• [Exercise aim]:
Reproduce the records that follow in full, excluding any picture they contain.

• [Excerpts from a dataset]:
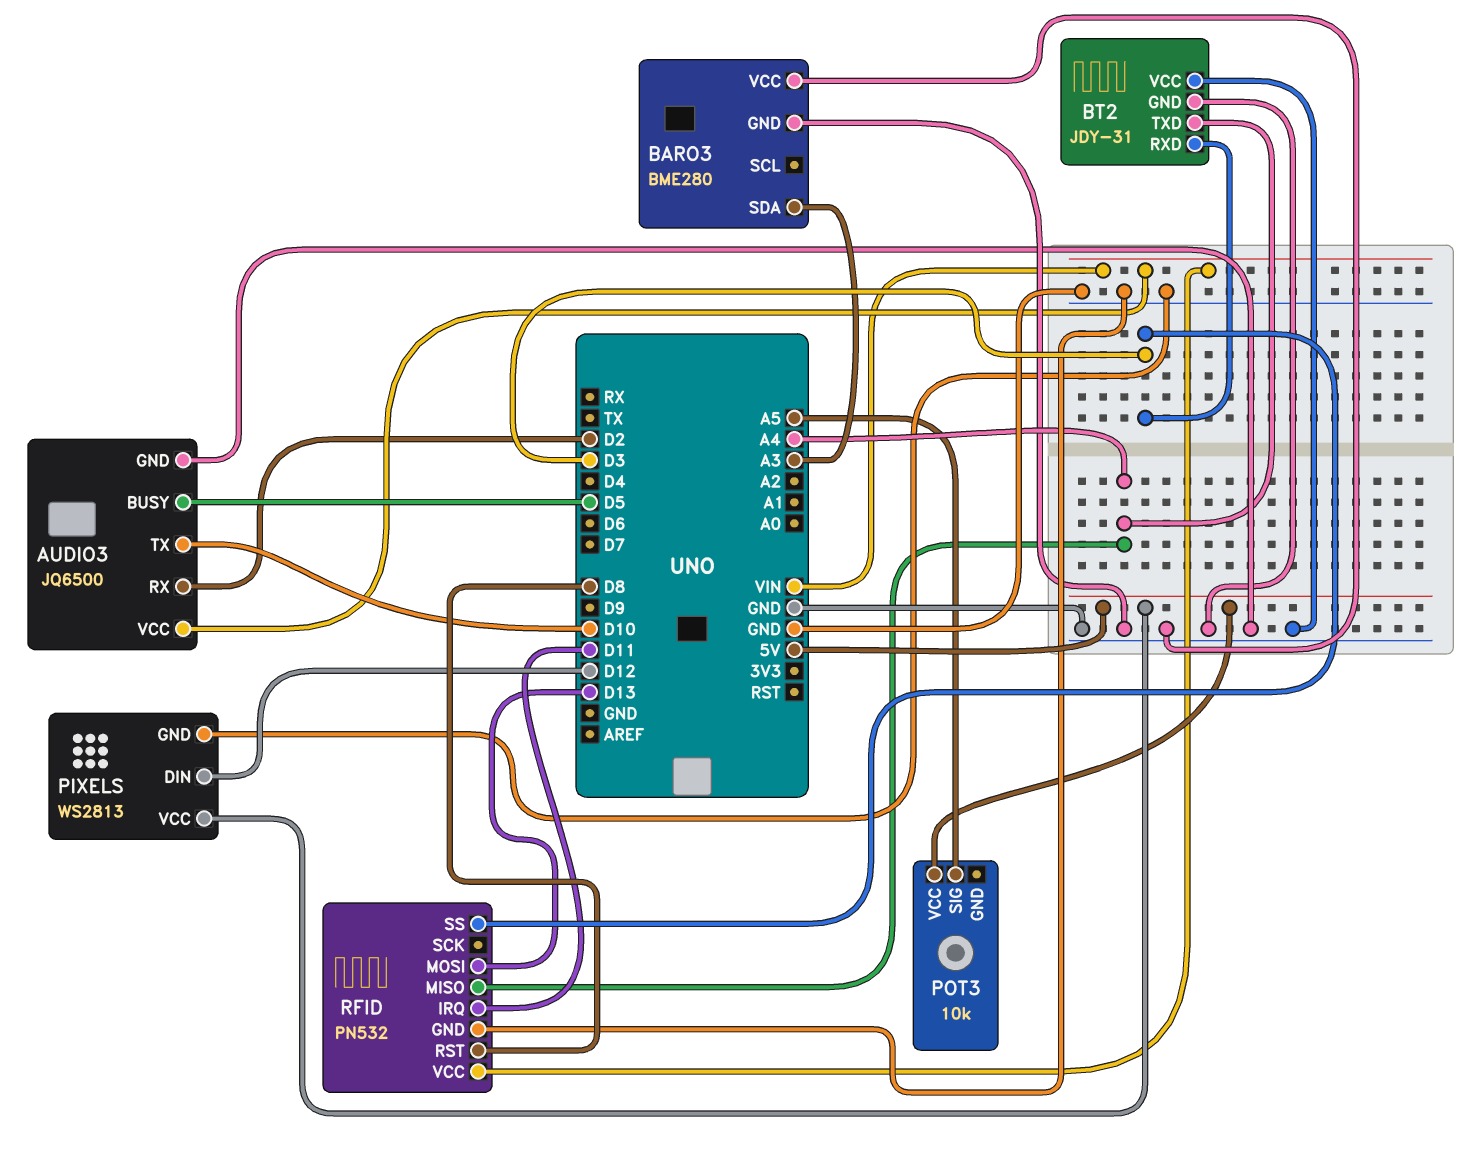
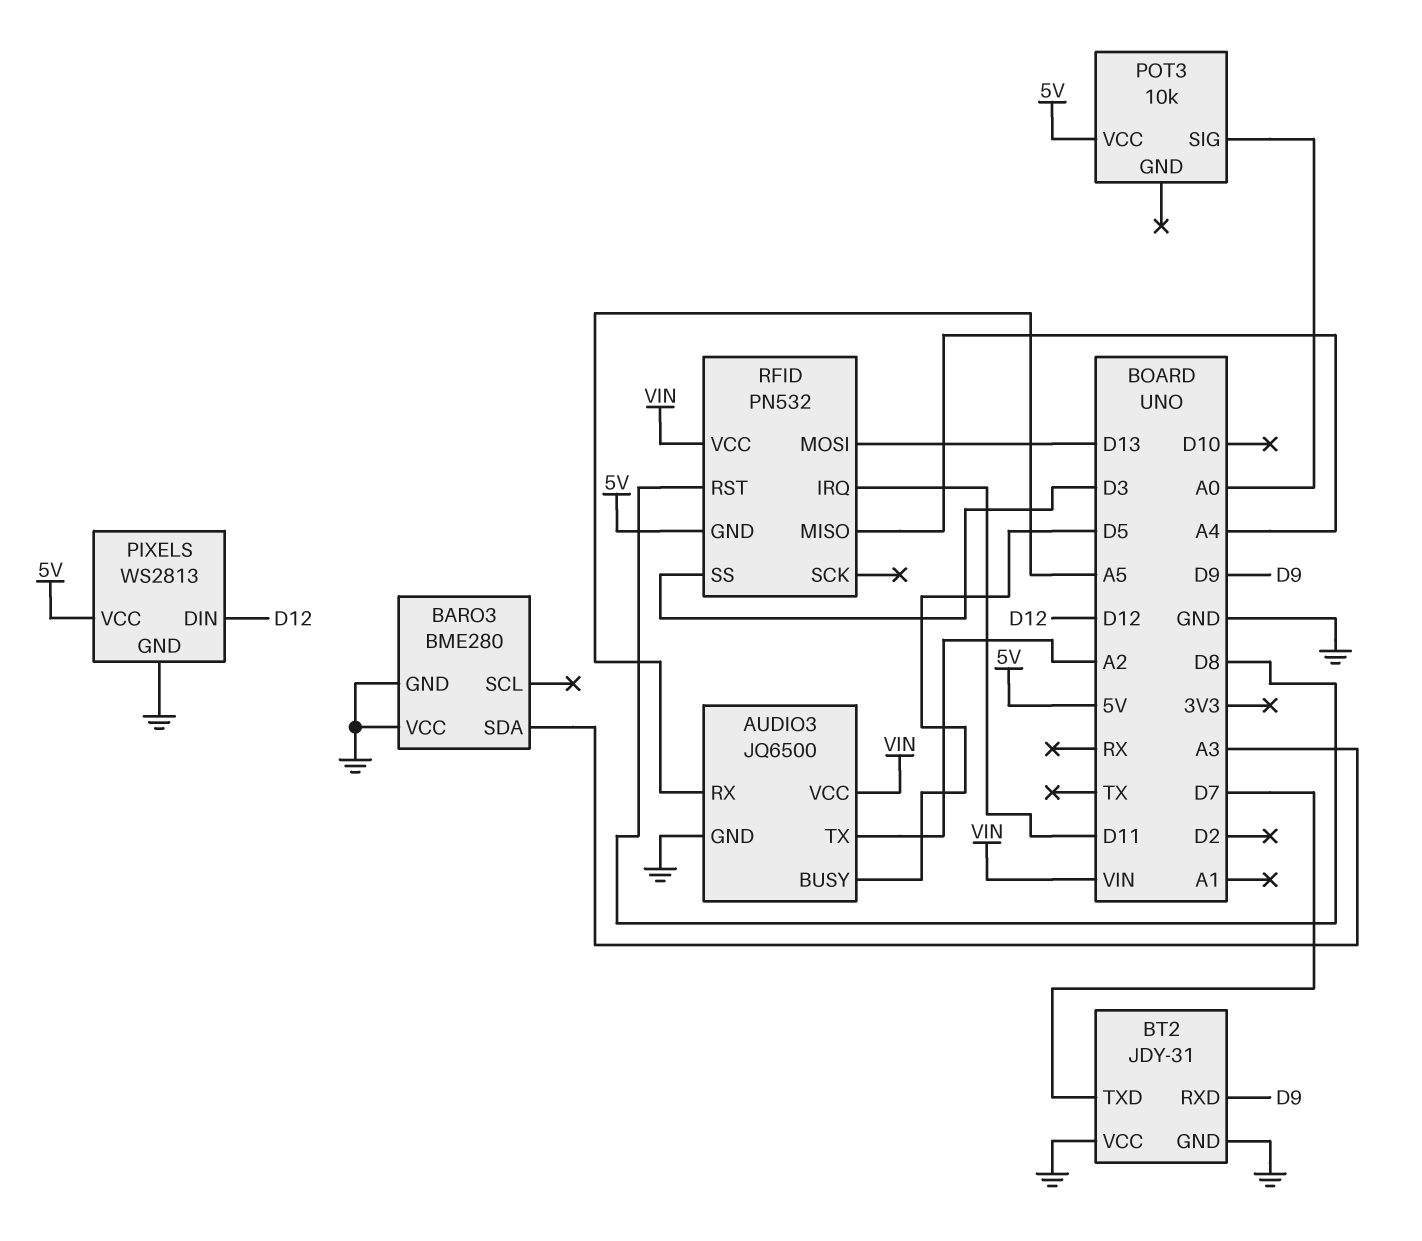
AUDIO3 pin RX: D2 -> A5
AUDIO3 pin TX: D10 -> A2
BT2 pin RXD: D3 -> D9
BT2 pin TXD: A4 -> D7
POT3 pin SIG: A5 -> A0
RFID pin GND: GND -> 5V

• [Answer section]:
AUDIO3 pin RX: D2 -> A5
AUDIO3 pin TX: D10 -> A2
BT2 pin RXD: D3 -> D9
BT2 pin TXD: A4 -> D7
POT3 pin SIG: A5 -> A0
RFID pin GND: GND -> 5V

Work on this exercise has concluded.